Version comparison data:
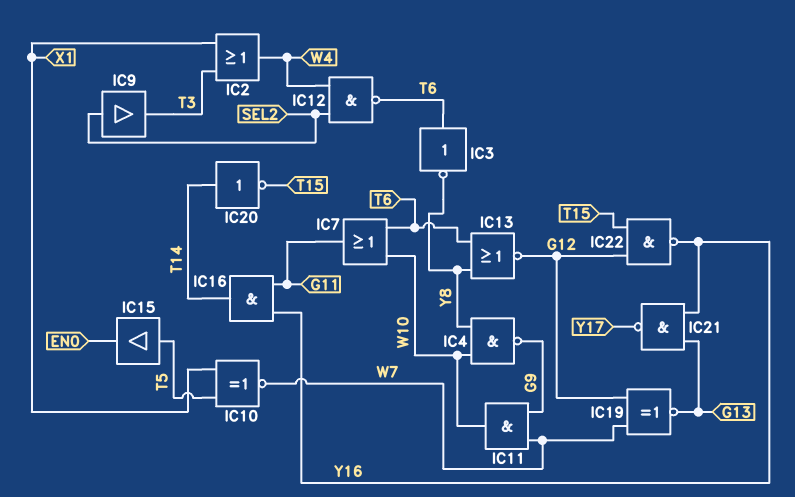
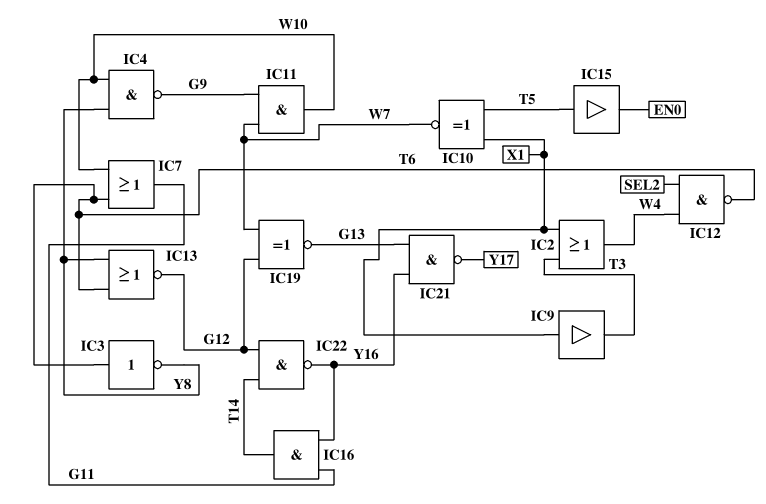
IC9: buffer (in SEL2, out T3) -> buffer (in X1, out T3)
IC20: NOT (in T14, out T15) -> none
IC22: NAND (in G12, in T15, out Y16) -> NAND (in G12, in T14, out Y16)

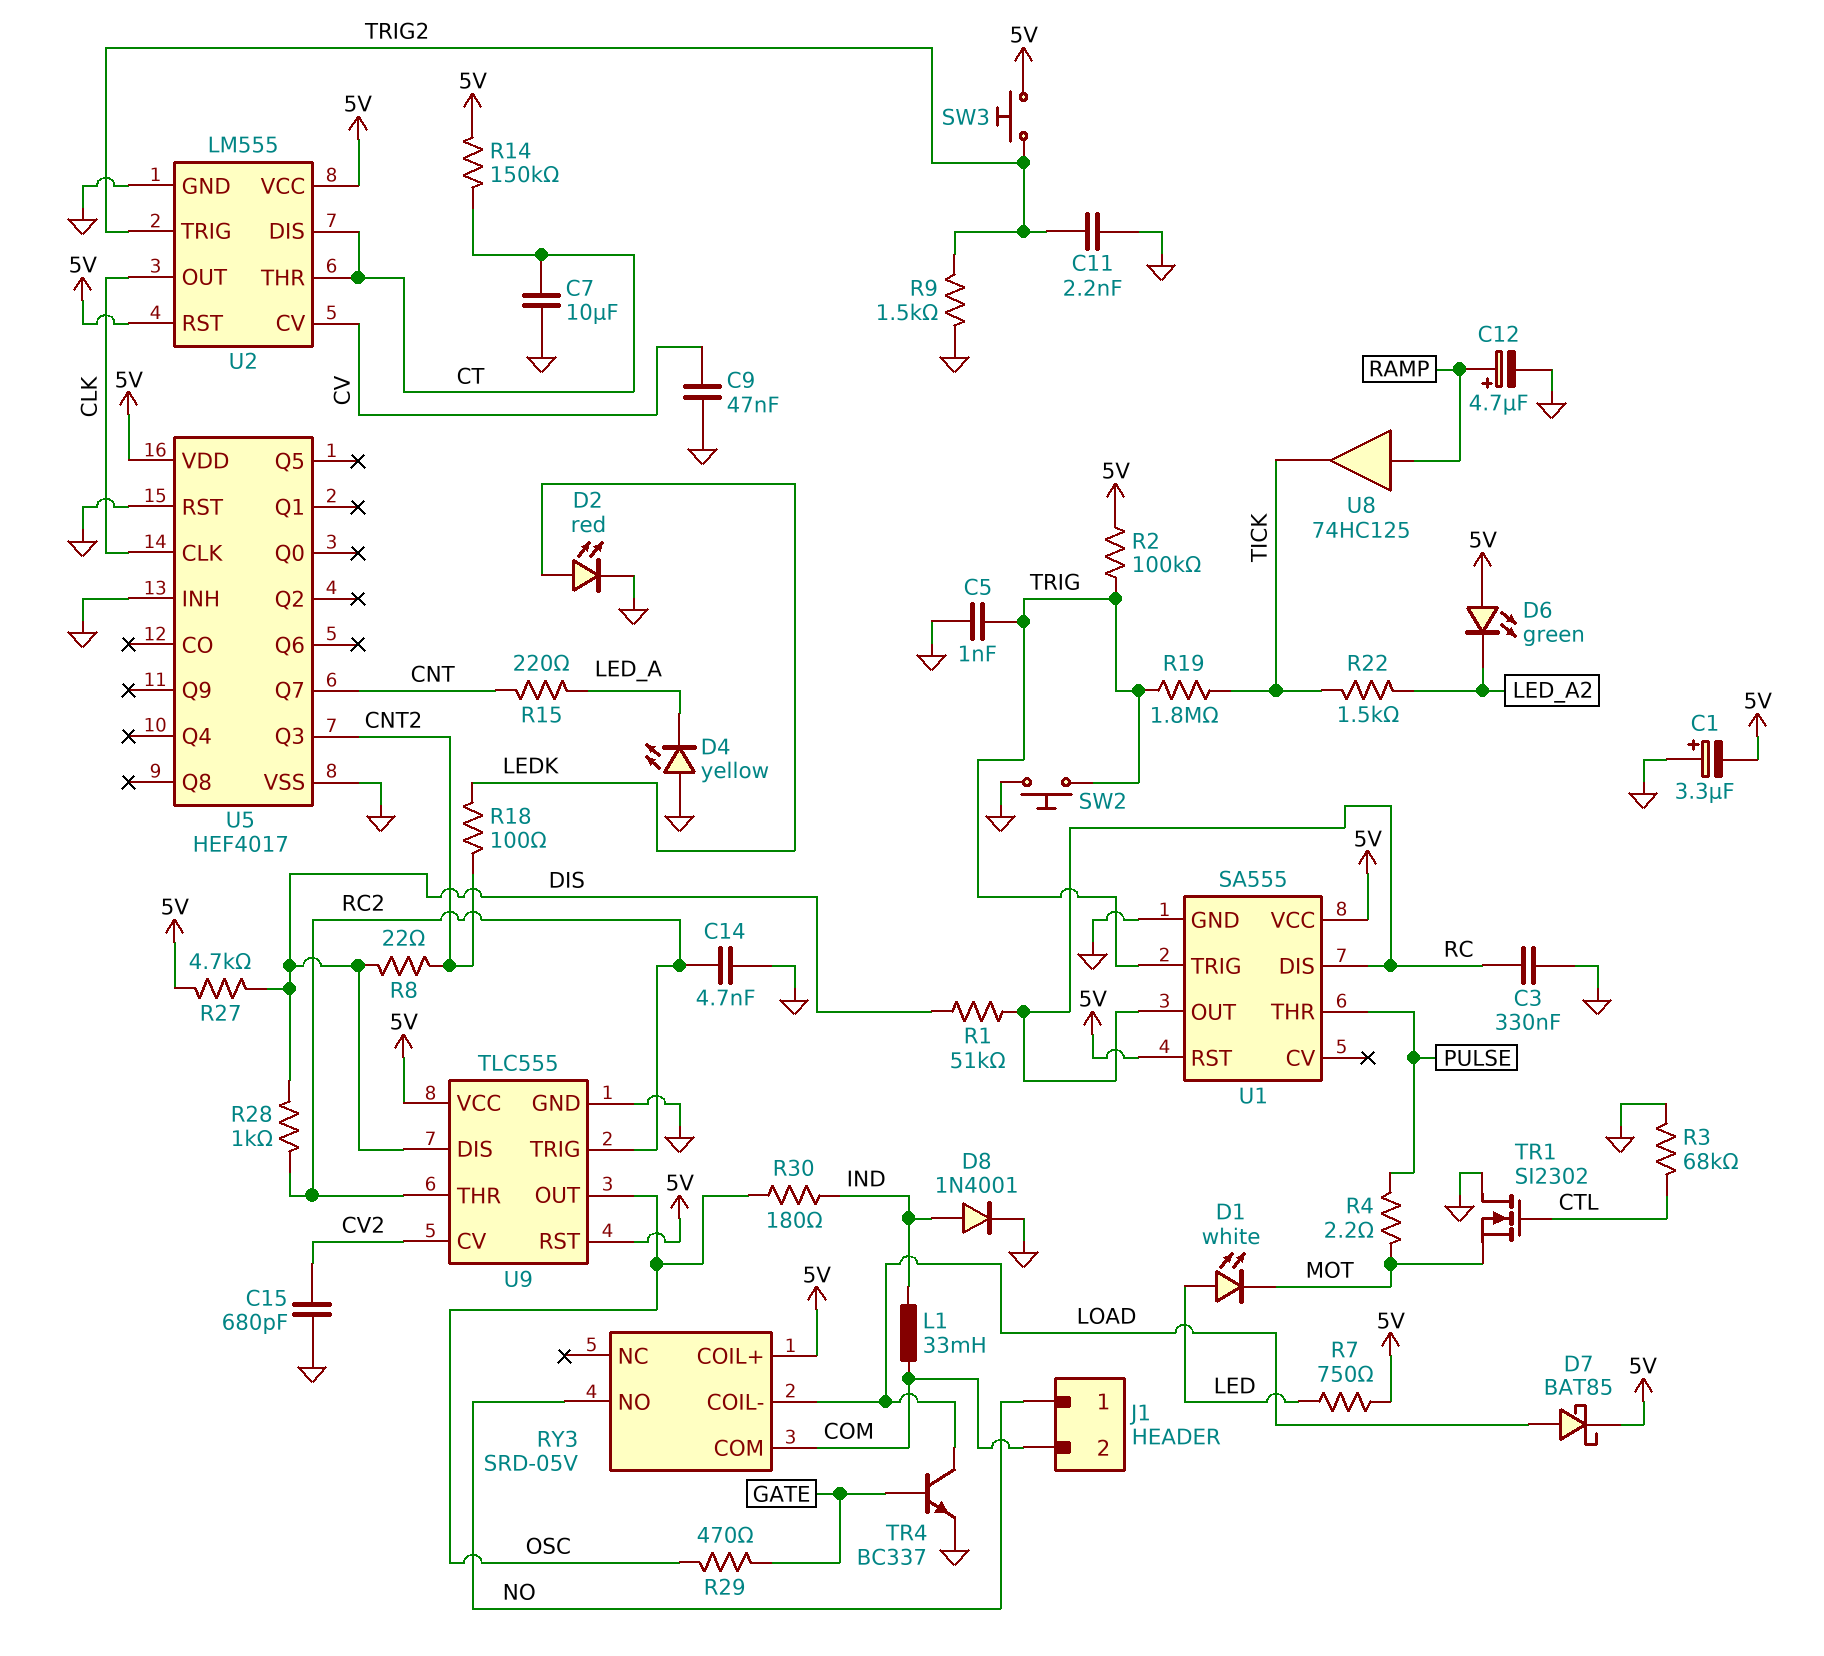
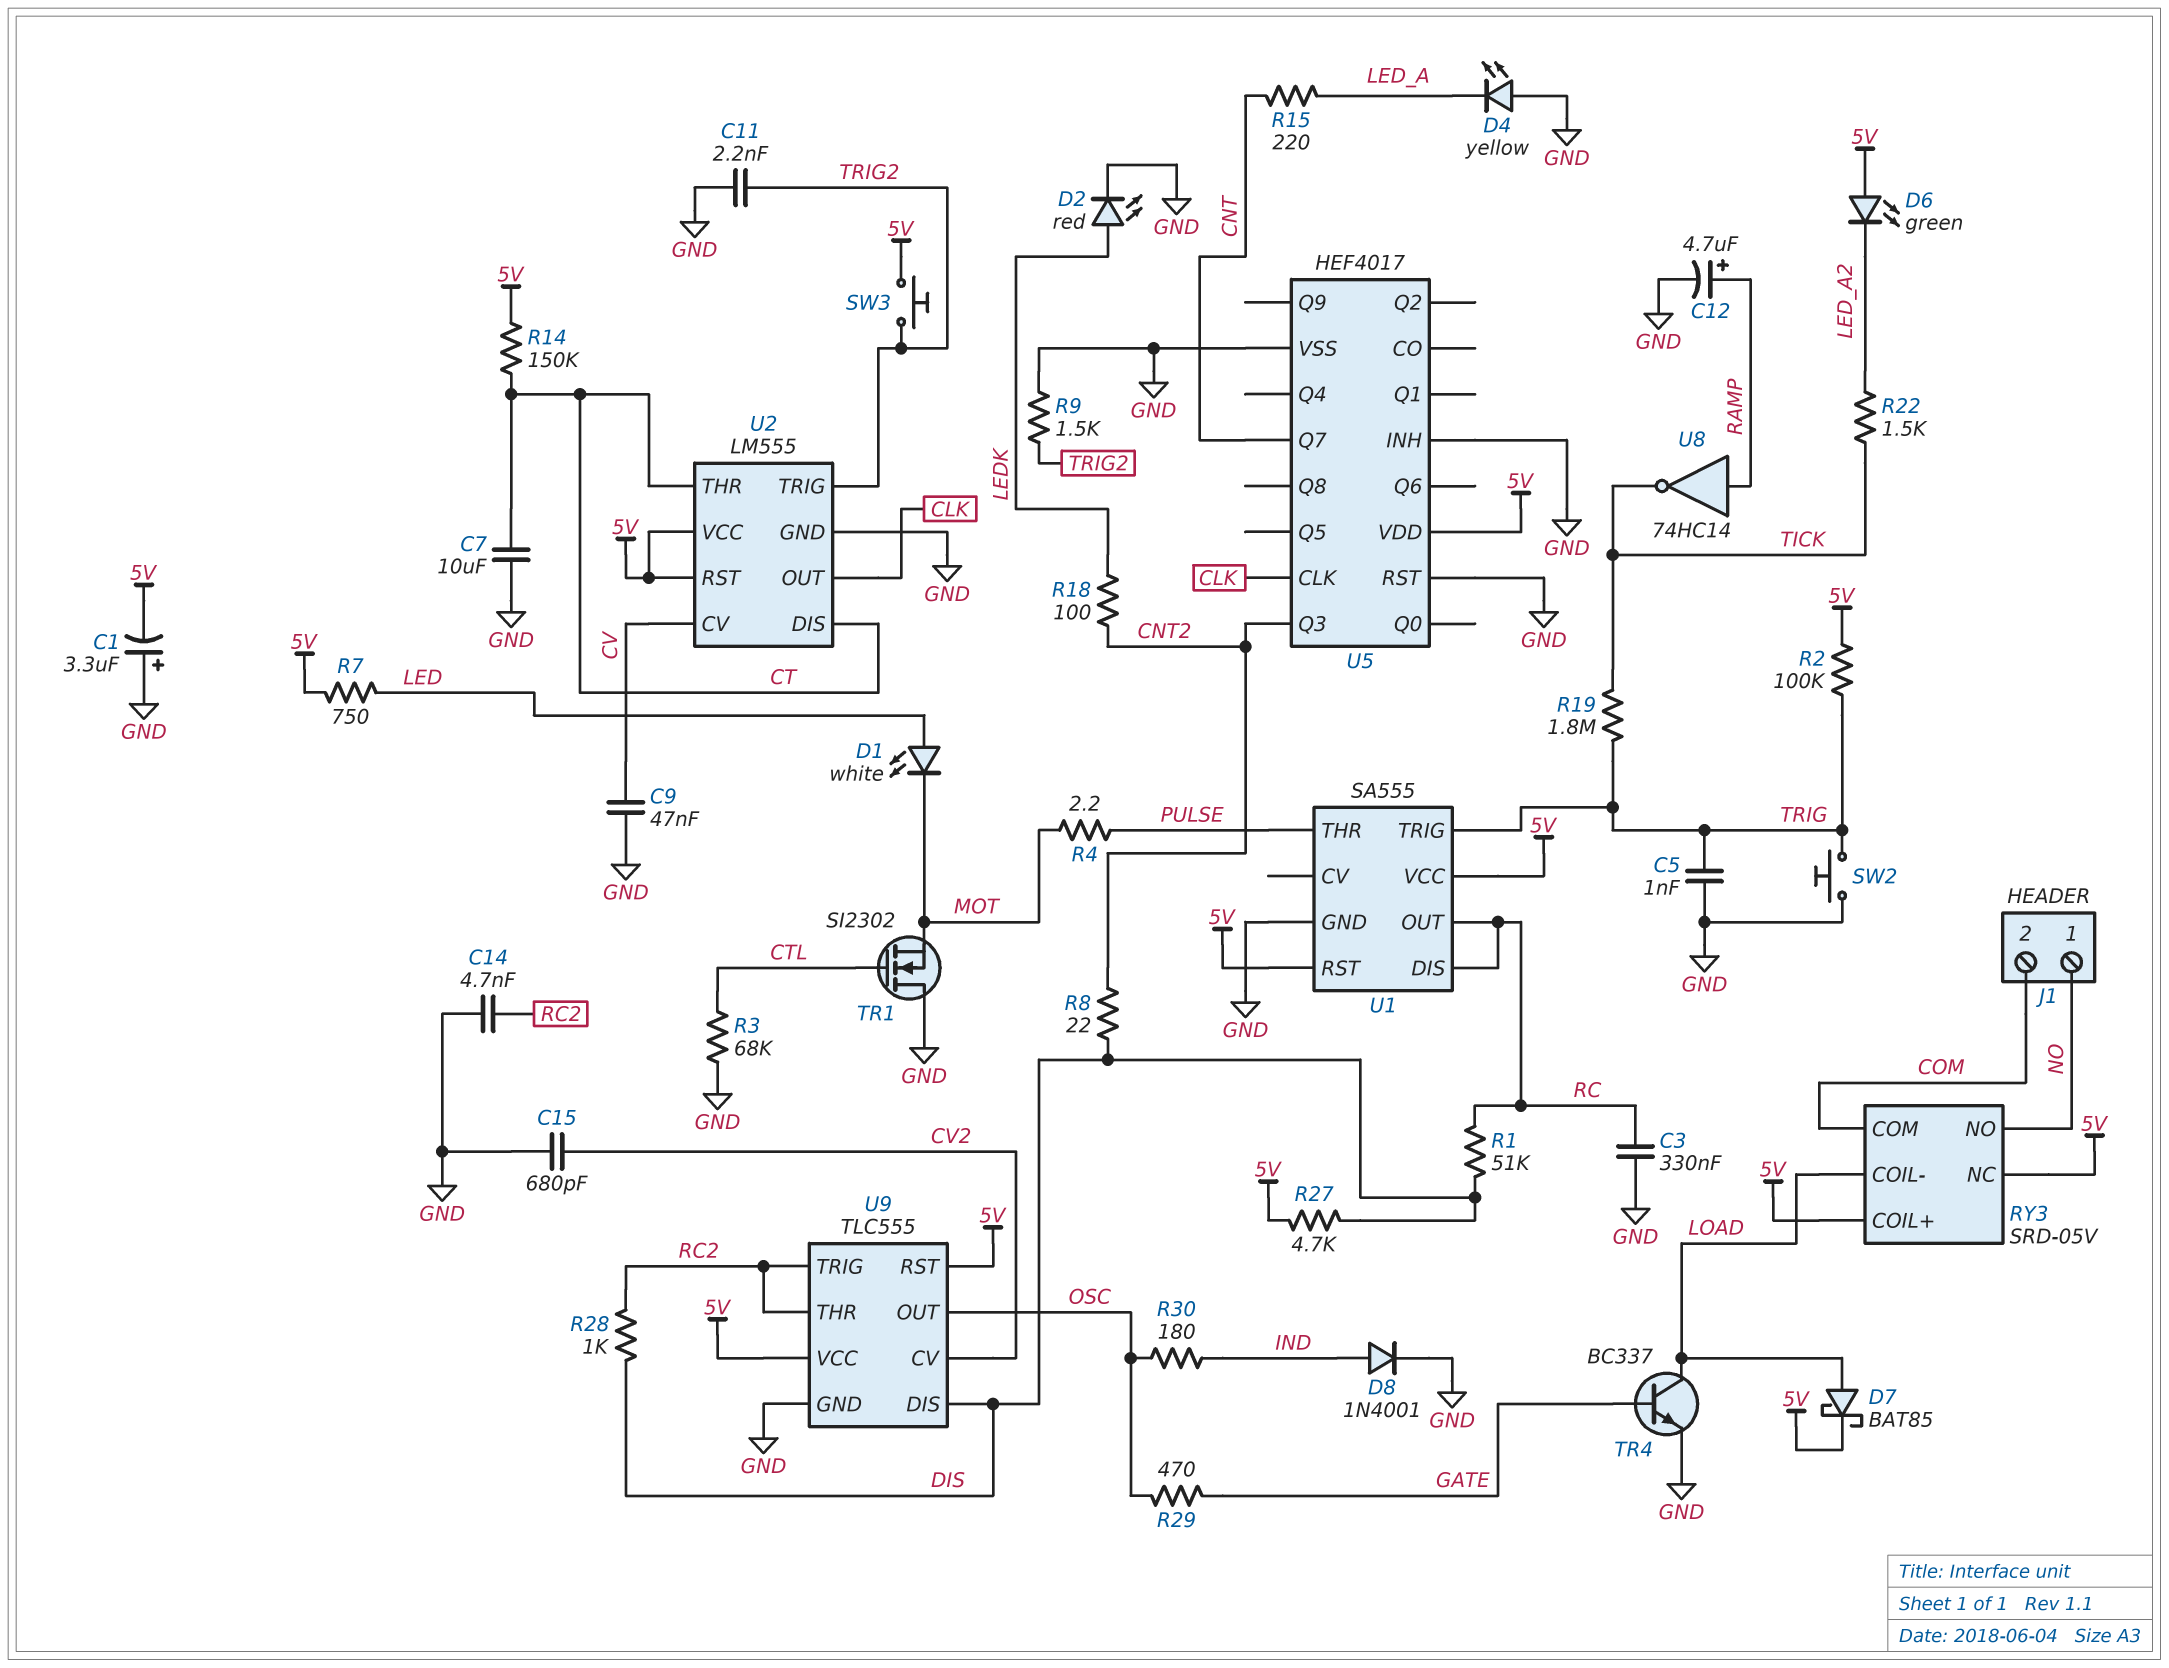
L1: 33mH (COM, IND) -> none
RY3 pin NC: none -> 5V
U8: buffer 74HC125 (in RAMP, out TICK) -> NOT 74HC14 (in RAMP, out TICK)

Exercise directions: The records above are to be repeated word for word, with the pictures omitted.

Answer:
IC9: buffer (in SEL2, out T3) -> buffer (in X1, out T3)
IC20: NOT (in T14, out T15) -> none
IC22: NAND (in G12, in T15, out Y16) -> NAND (in G12, in T14, out Y16)

L1: 33mH (COM, IND) -> none
RY3 pin NC: none -> 5V
U8: buffer 74HC125 (in RAMP, out TICK) -> NOT 74HC14 (in RAMP, out TICK)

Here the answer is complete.